Substitute "Adagio" for "Maestoso" in the lines starting with the line that contains "to the students" and going on through the line that contains "e'2-- fis'4( |". Give back only those lines, with everything else unchanged.

--- begin ---

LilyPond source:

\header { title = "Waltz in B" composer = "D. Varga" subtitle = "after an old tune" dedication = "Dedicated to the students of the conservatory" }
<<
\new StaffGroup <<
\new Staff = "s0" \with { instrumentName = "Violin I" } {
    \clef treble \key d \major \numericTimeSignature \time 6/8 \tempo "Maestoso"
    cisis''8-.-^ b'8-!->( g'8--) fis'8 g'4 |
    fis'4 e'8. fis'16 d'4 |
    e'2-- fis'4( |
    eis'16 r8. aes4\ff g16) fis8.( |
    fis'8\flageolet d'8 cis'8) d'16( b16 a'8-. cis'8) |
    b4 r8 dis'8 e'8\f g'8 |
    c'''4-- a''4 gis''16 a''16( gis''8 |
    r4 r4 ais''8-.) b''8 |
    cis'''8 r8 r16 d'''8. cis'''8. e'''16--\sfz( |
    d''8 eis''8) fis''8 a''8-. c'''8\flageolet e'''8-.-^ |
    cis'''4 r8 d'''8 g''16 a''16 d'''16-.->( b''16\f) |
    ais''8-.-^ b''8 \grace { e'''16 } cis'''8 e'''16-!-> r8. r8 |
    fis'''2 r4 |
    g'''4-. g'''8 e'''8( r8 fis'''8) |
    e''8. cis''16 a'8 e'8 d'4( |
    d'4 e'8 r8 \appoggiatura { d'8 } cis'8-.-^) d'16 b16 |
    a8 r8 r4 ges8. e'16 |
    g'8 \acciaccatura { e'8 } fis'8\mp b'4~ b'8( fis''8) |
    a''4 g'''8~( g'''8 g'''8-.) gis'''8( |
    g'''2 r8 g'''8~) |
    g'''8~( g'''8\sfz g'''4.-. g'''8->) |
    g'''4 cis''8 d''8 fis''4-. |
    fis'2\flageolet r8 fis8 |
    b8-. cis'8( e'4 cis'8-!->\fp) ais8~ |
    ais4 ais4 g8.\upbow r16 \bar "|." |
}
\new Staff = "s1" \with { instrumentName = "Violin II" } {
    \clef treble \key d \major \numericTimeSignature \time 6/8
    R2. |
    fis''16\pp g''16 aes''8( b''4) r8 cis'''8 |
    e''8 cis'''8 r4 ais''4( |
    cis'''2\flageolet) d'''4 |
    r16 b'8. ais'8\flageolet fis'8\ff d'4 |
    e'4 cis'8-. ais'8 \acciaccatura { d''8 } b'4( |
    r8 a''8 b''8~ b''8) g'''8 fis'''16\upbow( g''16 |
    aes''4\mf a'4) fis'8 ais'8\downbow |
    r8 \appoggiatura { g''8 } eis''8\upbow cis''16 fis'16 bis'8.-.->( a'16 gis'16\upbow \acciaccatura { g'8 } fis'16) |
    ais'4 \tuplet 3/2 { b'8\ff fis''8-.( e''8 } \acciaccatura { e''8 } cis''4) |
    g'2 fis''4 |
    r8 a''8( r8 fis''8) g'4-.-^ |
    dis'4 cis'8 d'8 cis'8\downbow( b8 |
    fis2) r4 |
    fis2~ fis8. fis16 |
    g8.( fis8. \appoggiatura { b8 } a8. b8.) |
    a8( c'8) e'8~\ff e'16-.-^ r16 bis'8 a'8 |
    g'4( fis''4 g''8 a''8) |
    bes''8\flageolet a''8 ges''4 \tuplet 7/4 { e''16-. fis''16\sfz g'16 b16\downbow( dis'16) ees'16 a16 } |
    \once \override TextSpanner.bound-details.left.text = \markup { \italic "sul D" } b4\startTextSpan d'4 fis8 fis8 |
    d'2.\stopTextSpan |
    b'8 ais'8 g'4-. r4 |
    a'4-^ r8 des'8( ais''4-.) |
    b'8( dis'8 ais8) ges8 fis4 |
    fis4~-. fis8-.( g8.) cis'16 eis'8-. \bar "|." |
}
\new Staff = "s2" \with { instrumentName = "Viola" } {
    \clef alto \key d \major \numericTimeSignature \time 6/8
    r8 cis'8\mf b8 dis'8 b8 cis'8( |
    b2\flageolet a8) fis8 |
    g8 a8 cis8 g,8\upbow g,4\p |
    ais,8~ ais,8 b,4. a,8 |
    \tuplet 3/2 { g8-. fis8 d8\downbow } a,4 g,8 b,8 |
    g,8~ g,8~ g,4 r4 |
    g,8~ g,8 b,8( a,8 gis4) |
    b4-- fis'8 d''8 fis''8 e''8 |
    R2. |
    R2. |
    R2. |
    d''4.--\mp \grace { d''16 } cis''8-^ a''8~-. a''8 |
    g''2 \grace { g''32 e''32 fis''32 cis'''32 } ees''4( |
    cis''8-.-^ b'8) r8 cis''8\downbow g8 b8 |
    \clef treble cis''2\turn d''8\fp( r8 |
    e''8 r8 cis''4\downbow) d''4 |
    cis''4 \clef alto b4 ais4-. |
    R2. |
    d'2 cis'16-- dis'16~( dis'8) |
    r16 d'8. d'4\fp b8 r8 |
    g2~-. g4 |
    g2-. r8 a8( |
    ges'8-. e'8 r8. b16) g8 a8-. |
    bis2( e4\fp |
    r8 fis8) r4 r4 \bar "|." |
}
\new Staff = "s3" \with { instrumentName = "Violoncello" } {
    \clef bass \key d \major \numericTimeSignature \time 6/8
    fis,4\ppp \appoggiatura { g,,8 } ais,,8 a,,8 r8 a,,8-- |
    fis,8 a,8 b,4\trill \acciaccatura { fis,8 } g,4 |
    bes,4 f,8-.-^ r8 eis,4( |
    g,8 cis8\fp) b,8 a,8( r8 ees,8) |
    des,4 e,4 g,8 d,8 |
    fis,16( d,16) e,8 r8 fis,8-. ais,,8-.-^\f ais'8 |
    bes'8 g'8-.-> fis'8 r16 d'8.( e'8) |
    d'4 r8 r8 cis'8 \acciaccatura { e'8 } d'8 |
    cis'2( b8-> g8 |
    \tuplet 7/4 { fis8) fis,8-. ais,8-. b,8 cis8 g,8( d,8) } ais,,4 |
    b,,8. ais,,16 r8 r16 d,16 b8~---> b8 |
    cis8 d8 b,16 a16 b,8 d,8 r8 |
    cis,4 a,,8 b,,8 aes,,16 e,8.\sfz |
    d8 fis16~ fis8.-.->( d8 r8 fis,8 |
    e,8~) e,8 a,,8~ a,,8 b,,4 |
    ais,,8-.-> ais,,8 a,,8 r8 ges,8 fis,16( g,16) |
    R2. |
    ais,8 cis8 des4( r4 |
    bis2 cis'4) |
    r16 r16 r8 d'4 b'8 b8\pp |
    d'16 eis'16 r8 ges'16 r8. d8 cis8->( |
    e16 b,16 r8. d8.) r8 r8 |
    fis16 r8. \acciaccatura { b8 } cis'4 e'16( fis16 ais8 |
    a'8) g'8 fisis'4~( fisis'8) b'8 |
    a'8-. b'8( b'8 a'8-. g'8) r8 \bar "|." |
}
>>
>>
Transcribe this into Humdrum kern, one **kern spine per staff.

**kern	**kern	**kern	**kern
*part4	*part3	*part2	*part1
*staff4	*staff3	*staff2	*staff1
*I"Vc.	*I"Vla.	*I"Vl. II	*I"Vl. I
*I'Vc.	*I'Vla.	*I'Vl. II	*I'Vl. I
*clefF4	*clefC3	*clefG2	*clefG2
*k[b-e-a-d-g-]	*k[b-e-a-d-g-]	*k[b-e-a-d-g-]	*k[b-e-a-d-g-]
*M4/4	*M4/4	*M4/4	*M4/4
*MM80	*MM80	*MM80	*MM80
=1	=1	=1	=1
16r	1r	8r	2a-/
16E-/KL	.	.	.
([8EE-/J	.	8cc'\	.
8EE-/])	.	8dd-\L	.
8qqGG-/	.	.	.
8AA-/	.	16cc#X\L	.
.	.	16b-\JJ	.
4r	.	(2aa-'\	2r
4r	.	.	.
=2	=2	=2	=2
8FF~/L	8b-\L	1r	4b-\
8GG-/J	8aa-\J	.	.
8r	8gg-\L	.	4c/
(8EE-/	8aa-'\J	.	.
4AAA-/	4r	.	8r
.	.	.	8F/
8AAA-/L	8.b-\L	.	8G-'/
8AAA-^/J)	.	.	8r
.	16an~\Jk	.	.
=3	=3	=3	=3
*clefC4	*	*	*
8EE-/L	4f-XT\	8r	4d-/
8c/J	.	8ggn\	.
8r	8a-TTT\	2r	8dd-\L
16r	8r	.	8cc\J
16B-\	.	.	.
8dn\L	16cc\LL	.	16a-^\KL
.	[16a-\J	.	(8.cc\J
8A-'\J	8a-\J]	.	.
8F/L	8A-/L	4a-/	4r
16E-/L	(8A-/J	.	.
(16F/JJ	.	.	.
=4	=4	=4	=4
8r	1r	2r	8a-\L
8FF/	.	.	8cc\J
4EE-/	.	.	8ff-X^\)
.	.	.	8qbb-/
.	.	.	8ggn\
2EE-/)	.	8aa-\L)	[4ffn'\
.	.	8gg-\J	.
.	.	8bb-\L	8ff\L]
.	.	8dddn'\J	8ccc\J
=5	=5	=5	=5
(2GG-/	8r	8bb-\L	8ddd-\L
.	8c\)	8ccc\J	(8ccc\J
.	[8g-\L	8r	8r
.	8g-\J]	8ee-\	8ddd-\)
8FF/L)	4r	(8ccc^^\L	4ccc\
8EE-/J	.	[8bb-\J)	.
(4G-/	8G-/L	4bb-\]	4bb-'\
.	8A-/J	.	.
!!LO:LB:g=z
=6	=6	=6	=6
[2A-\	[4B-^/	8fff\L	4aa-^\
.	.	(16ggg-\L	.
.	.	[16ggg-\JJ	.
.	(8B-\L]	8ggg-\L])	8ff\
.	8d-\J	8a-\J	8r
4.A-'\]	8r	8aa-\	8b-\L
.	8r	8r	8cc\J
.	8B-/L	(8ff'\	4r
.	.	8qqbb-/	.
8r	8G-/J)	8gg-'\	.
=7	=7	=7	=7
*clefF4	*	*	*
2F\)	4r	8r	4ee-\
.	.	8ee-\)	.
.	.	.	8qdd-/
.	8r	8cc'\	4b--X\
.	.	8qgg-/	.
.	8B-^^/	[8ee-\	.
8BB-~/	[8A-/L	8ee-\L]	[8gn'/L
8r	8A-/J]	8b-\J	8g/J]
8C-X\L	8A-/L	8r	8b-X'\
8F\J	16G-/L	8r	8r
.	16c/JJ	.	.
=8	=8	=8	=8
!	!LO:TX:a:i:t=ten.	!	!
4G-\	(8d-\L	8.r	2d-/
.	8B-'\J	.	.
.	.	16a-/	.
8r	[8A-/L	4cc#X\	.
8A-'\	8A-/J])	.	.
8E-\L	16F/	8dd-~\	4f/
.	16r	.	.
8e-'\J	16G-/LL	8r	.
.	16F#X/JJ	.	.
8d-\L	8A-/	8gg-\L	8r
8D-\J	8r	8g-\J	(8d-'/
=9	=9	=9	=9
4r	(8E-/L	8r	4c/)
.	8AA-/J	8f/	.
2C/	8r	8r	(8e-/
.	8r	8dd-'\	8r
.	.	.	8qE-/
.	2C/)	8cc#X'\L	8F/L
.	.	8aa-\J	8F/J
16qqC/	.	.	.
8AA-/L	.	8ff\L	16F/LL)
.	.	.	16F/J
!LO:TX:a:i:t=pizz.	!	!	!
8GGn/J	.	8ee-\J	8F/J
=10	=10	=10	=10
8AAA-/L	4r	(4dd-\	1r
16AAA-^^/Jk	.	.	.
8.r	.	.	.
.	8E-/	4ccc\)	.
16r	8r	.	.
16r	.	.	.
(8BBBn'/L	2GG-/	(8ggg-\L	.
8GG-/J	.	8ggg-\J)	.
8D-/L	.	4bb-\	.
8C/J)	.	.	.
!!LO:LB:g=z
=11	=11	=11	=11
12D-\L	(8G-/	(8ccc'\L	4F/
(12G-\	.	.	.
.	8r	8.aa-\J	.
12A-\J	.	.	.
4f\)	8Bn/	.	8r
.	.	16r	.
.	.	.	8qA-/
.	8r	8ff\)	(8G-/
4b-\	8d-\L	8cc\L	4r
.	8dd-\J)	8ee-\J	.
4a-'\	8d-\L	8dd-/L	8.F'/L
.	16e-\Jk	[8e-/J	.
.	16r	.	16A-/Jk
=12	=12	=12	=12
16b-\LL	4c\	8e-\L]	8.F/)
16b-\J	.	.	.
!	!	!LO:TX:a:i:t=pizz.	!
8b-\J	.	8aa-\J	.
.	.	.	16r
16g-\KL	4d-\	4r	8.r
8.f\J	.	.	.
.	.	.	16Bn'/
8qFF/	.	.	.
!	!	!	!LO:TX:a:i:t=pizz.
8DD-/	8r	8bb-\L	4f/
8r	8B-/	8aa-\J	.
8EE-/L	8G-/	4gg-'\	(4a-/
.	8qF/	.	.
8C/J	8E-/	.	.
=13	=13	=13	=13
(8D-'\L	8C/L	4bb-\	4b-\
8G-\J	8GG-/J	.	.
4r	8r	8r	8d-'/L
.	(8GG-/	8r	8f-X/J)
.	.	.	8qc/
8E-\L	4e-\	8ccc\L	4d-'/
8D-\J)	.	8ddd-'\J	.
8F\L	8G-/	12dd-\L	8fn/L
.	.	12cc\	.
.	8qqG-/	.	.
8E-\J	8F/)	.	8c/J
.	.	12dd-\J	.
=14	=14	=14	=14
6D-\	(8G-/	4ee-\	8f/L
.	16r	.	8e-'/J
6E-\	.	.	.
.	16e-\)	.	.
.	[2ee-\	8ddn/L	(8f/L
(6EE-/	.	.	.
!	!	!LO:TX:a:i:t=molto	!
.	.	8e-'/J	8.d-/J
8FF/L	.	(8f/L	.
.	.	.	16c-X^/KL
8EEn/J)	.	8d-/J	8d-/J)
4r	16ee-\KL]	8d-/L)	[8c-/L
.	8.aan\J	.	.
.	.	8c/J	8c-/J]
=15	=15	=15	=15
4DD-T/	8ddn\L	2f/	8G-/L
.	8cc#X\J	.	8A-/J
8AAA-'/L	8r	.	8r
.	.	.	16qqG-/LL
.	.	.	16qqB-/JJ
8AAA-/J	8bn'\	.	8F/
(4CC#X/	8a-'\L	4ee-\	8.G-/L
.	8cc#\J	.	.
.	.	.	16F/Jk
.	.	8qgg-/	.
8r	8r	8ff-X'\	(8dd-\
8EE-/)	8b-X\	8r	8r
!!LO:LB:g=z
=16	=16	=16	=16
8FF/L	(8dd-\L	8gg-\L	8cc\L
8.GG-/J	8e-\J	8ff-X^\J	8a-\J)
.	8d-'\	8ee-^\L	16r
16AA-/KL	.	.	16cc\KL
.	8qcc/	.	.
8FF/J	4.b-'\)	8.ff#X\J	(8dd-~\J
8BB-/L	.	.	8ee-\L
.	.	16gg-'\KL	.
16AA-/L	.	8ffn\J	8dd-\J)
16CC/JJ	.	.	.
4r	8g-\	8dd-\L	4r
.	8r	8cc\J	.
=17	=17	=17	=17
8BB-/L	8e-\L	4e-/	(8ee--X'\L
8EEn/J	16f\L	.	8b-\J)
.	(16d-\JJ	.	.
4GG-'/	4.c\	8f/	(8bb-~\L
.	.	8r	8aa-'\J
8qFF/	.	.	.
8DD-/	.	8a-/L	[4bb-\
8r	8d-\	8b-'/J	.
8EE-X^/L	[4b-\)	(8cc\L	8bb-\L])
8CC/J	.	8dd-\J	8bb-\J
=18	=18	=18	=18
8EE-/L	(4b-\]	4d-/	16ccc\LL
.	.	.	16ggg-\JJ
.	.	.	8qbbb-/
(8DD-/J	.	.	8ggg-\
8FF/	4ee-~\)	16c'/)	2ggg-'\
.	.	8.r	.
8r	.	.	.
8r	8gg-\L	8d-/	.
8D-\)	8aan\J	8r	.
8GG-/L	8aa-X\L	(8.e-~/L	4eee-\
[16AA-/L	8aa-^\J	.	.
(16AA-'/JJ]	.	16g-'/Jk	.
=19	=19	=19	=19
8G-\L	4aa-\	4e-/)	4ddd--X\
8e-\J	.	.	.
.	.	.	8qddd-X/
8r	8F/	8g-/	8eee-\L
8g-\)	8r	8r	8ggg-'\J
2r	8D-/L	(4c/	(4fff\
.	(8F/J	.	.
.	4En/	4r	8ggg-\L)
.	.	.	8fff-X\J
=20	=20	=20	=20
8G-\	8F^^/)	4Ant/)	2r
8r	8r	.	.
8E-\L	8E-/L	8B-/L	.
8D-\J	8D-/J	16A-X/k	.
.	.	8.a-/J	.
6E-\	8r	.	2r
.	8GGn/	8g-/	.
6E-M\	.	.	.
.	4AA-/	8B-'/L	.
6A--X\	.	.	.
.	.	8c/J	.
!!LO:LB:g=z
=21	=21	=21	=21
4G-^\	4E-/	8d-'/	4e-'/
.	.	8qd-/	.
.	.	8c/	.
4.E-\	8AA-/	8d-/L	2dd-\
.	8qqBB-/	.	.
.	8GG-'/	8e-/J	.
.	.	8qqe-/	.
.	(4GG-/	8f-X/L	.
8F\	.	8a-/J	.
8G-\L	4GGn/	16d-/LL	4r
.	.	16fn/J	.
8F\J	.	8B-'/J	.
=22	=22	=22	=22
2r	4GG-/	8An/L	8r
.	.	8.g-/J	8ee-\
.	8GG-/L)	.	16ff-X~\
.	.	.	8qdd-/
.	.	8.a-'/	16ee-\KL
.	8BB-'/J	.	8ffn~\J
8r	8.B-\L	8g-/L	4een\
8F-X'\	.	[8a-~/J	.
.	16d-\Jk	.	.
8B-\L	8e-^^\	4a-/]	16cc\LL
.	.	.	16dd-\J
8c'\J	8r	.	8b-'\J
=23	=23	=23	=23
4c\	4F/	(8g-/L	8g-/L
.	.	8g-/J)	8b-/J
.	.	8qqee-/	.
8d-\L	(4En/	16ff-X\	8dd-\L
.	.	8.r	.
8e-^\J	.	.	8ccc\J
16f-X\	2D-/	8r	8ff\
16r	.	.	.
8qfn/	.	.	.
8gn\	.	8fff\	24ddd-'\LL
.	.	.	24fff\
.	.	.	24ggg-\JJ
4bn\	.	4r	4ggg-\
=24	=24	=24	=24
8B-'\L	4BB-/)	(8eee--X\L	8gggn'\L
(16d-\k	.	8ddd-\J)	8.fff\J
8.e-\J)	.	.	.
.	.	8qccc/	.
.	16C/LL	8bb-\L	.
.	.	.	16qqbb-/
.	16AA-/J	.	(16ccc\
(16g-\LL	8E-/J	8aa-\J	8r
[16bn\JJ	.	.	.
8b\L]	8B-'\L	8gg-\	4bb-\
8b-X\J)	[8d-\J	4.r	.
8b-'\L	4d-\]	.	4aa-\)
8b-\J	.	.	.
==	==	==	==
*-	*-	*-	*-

--- end ---

EXPECTED ANSWER:
\header { title = "Waltz in B" composer = "D. Varga" subtitle = "after an old tune" dedication = "Dedicated to the students of the conservatory" }
<<
\new StaffGroup <<
\new Staff = "s0" \with { instrumentName = "Violin I" } {
    \clef treble \key d \major \numericTimeSignature \time 6/8 \tempo "Adagio"
    cisis''8-.-^ b'8-!->( g'8--) fis'8 g'4 |
    fis'4 e'8. fis'16 d'4 |
    e'2-- fis'4( |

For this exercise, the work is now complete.